## Available records

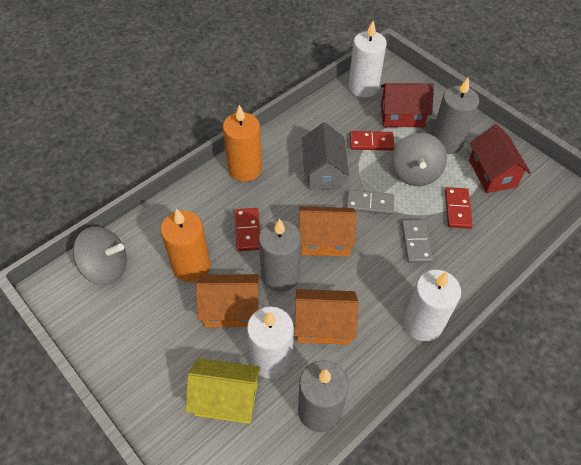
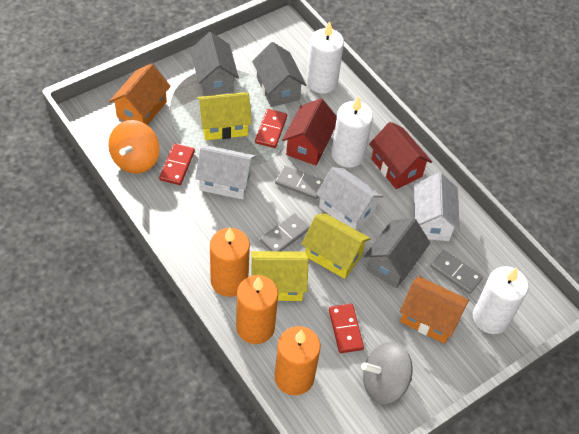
grey candle: 3 -> 0
grey domino: 2 -> 3
grey house: 1 -> 3
grey spinning top: 2 -> 1
orange candle: 2 -> 3
orange house: 3 -> 2
orange spinning top: 0 -> 1
white house: 0 -> 3
yellow house: 1 -> 3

## Task
Print the whole listing above once more, word for word, without its pictures.

## Result of the task
grey candle: 3 -> 0
grey domino: 2 -> 3
grey house: 1 -> 3
grey spinning top: 2 -> 1
orange candle: 2 -> 3
orange house: 3 -> 2
orange spinning top: 0 -> 1
white house: 0 -> 3
yellow house: 1 -> 3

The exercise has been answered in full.